Object tracking records

○ ○ ○ ○

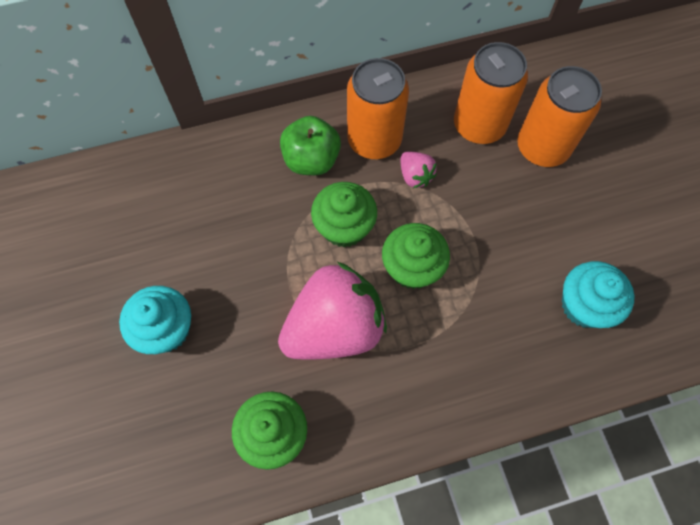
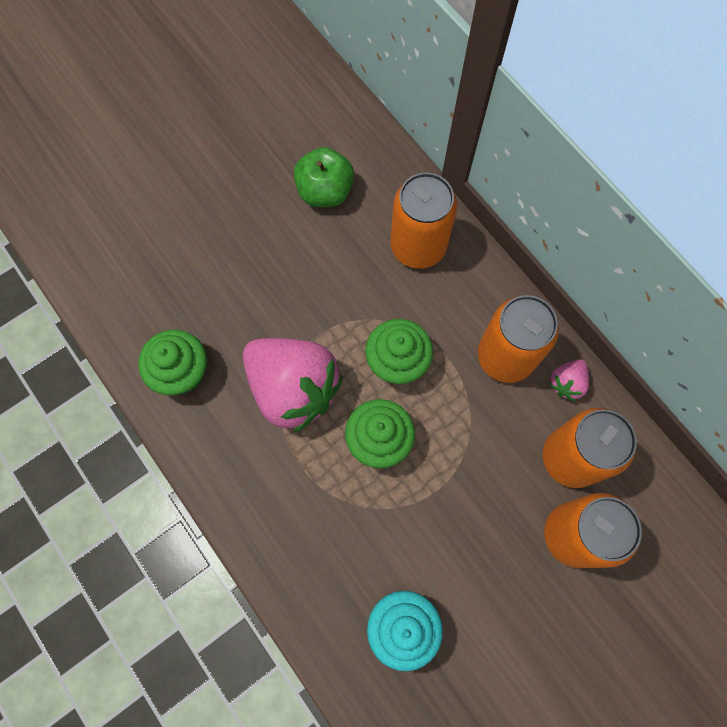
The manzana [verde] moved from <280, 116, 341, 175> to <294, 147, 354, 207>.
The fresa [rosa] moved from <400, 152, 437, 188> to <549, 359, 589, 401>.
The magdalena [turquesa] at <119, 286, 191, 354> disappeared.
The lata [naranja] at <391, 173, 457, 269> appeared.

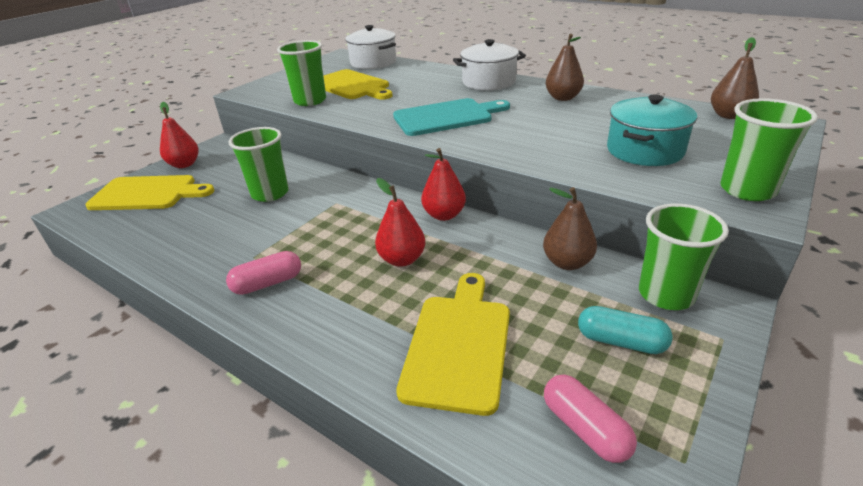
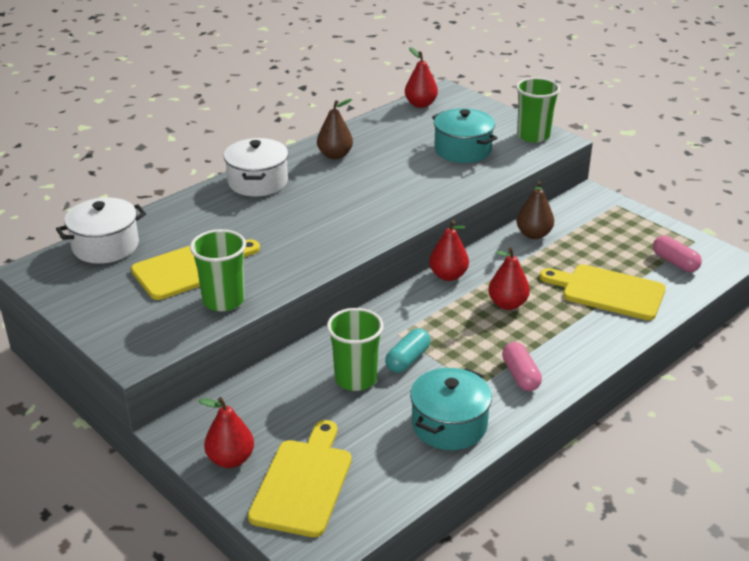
The pera [marrón] at <711, 37, 759, 119> became the pera [rojo] at <405, 47, 438, 108>.
The tabla de cortar [turquesa] at <393, 98, 510, 136> disappeared.
The vaso [verde] at <639, 203, 729, 310> disappeared.
The cápsula [turquesa] moved from <578, 306, 673, 354> to <385, 328, 431, 373>.
The cápsula [rosa] at <544, 374, 637, 463> turned 75 degrees clockwise.
The olla [turquesa] at <410, 368, 492, 450> appeared.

○ ○ ○ ○

> **WHAT TO PRODUCE**
Your copy should match the records above exactly, apart from the pictures, which stay out.

> **RESULT**
The manzana [verde] moved from <280, 116, 341, 175> to <294, 147, 354, 207>.
The fresa [rosa] moved from <400, 152, 437, 188> to <549, 359, 589, 401>.
The magdalena [turquesa] at <119, 286, 191, 354> disappeared.
The lata [naranja] at <391, 173, 457, 269> appeared.

The pera [marrón] at <711, 37, 759, 119> became the pera [rojo] at <405, 47, 438, 108>.
The tabla de cortar [turquesa] at <393, 98, 510, 136> disappeared.
The vaso [verde] at <639, 203, 729, 310> disappeared.
The cápsula [turquesa] moved from <578, 306, 673, 354> to <385, 328, 431, 373>.
The cápsula [rosa] at <544, 374, 637, 463> turned 75 degrees clockwise.
The olla [turquesa] at <410, 368, 492, 450> appeared.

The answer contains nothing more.